Only lines holding the word "donut" are wanted from the records; copy all of them.

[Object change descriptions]

* * *

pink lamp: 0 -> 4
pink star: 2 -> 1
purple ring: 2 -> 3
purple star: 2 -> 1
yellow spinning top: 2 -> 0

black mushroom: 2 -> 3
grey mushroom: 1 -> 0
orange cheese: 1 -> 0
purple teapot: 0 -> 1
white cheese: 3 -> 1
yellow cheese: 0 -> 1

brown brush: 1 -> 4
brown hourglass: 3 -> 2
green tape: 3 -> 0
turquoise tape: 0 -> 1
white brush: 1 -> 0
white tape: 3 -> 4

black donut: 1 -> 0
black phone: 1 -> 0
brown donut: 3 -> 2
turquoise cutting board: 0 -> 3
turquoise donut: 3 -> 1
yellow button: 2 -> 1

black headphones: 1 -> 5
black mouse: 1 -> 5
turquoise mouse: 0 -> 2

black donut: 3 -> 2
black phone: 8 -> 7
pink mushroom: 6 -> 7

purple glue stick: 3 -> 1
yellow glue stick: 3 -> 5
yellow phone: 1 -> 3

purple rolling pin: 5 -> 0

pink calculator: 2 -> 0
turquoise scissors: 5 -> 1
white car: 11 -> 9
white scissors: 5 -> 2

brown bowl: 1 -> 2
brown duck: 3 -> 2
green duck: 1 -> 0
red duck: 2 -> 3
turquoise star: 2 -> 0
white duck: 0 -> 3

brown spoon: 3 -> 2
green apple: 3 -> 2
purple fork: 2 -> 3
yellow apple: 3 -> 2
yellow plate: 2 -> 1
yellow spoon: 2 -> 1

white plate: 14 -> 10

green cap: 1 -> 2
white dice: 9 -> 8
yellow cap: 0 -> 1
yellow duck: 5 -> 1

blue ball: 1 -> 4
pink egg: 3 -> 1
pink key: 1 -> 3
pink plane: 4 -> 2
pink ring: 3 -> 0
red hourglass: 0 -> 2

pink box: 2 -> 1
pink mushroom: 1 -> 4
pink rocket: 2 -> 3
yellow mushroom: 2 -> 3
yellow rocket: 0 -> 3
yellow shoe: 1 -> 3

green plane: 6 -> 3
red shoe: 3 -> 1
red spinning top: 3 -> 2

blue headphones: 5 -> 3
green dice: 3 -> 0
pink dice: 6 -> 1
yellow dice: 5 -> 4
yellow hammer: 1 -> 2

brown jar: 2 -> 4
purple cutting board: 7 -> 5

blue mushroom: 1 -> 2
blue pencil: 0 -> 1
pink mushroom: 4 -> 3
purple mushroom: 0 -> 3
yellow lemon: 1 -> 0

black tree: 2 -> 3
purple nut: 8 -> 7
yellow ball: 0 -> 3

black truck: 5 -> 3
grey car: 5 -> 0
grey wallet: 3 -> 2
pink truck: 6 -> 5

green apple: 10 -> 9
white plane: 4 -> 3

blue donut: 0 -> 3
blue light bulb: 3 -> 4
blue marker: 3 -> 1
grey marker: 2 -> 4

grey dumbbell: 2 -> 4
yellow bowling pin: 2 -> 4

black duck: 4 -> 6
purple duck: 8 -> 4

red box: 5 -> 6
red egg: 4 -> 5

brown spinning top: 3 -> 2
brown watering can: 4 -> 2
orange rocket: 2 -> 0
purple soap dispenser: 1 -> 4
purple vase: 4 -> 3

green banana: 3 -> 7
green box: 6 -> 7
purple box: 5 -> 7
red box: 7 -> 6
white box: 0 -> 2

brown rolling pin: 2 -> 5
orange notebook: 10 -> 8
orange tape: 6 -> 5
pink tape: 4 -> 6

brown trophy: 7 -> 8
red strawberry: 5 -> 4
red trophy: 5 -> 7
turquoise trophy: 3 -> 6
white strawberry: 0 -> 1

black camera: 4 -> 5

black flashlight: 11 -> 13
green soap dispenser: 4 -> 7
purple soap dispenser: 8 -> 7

* * *

» **Final answer**:
black donut: 1 -> 0
brown donut: 3 -> 2
turquoise donut: 3 -> 1
black donut: 3 -> 2
blue donut: 0 -> 3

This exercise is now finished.